##### Given information #####
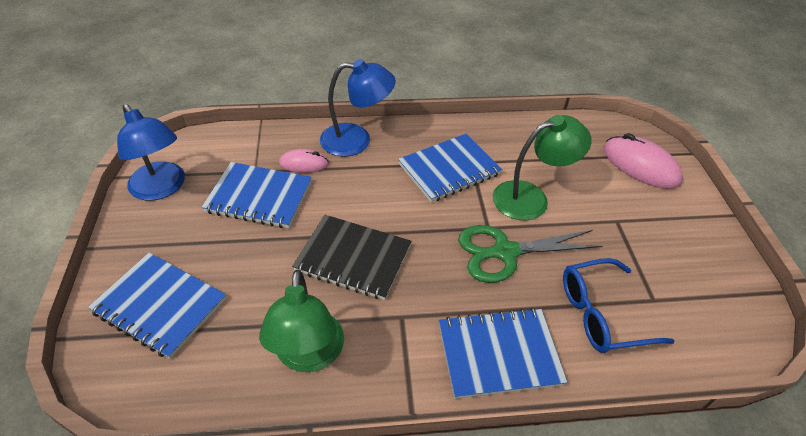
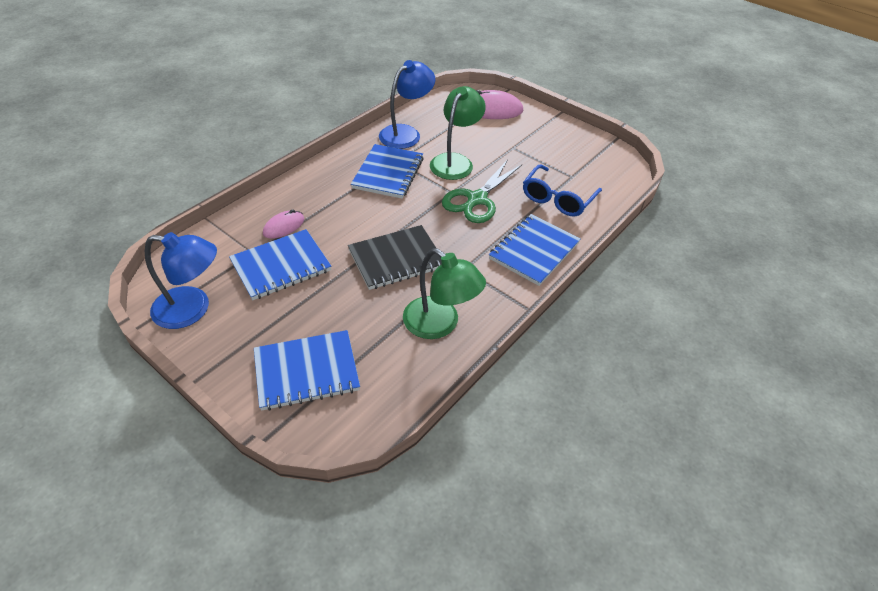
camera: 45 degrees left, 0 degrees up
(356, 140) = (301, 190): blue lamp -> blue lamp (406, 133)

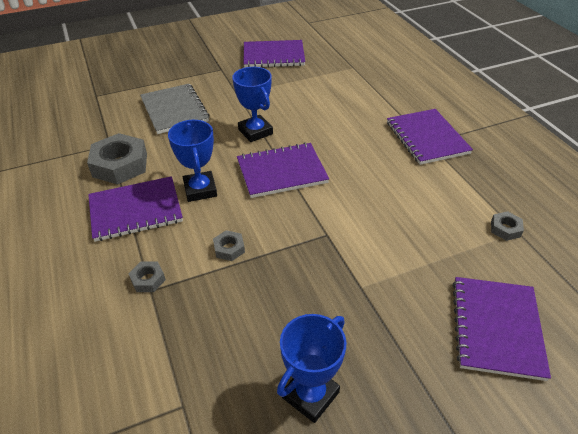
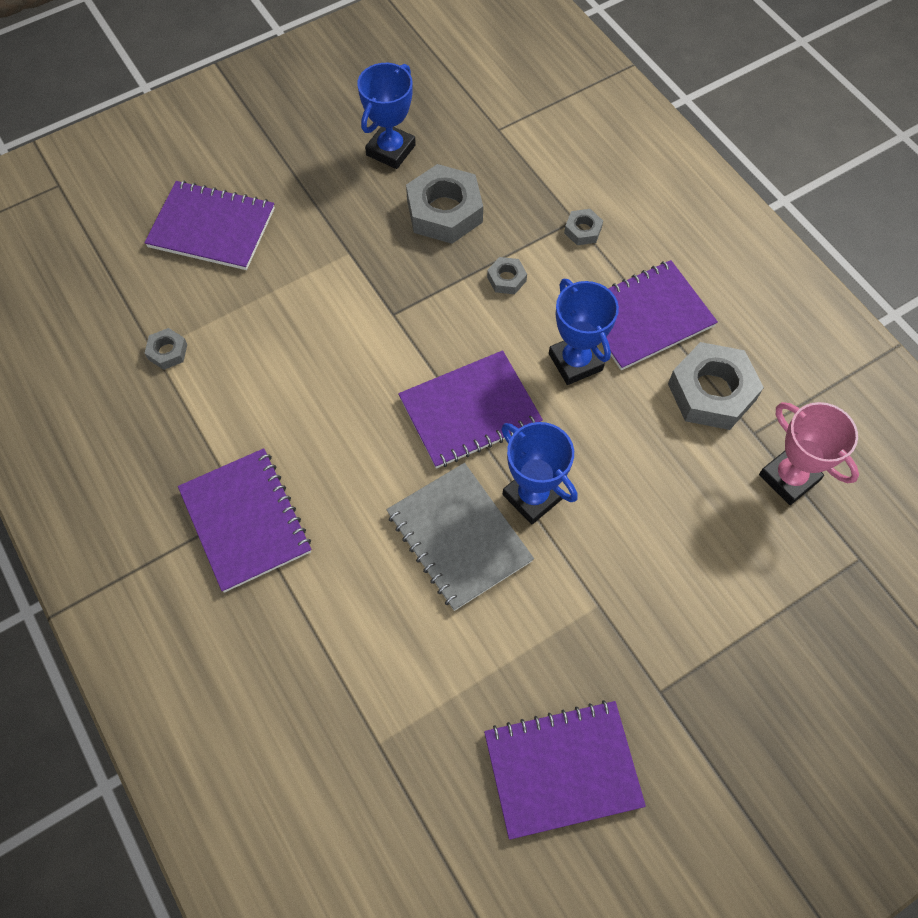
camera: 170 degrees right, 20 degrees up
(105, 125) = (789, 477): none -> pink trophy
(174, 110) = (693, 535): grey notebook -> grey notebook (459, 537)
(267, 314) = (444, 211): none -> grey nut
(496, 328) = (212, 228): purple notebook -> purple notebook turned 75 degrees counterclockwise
#####
##### Given information #####
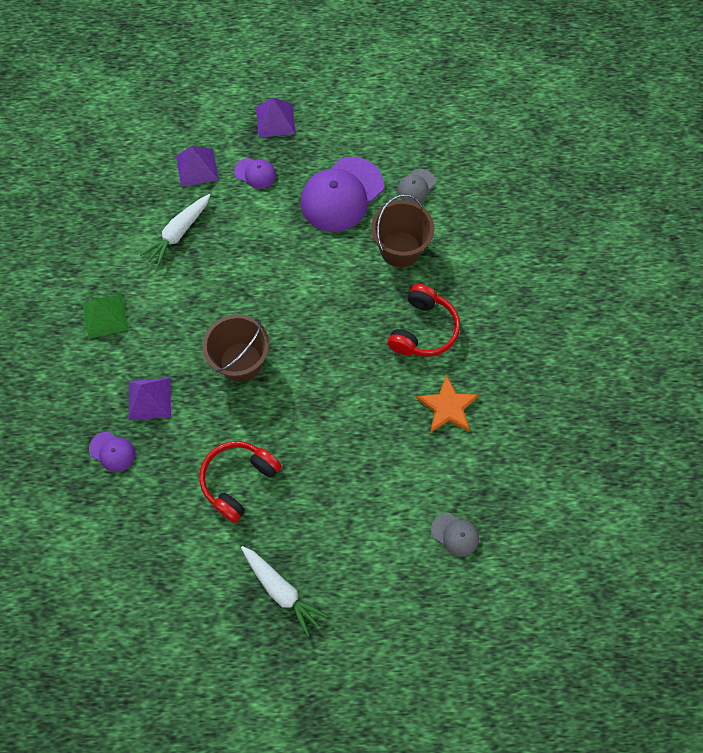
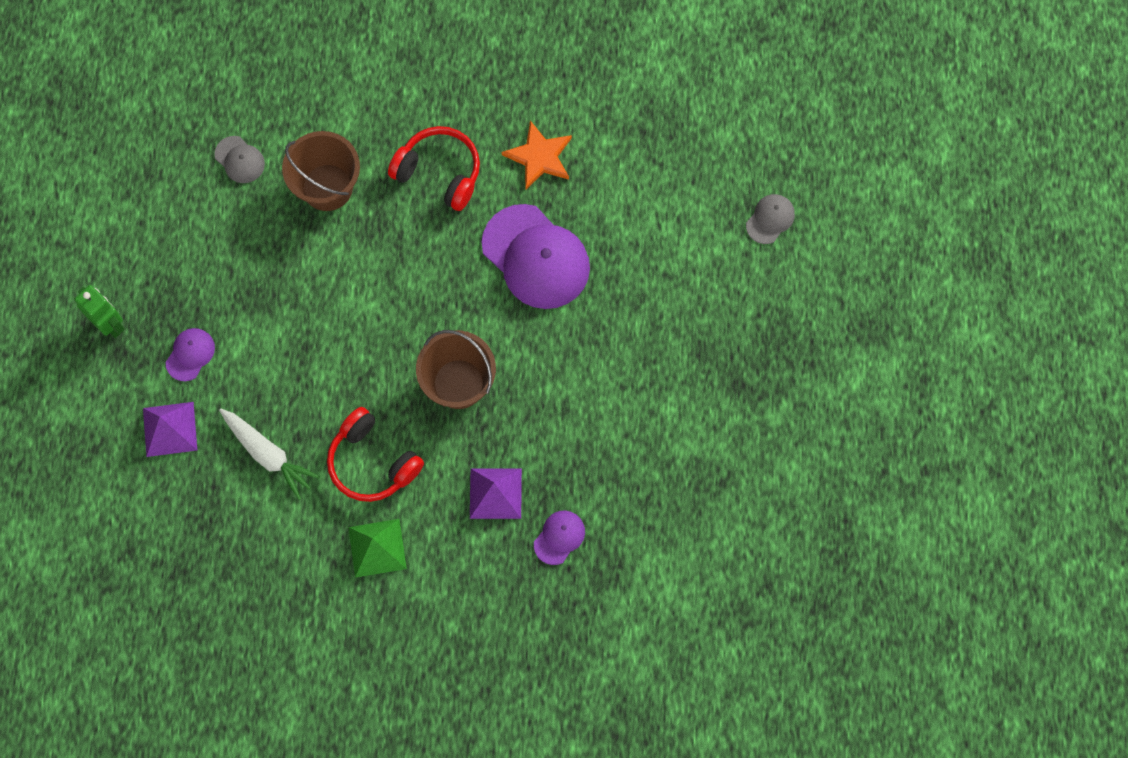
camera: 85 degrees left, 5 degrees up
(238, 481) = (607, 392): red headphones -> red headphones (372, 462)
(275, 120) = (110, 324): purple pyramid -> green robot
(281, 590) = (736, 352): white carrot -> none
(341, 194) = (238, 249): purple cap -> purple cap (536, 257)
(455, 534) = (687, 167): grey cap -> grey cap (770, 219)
#####
### Task requirements
Please copy the lines above from the line with "(174, 110) = (693, 535): grey" up to and including the line with "(496, 328) = (212, 228): purple", exactly as written and with nothing else.

### Task output
(174, 110) = (693, 535): grey notebook -> grey notebook (459, 537)
(267, 314) = (444, 211): none -> grey nut
(496, 328) = (212, 228): purple notebook -> purple notebook turned 75 degrees counterclockwise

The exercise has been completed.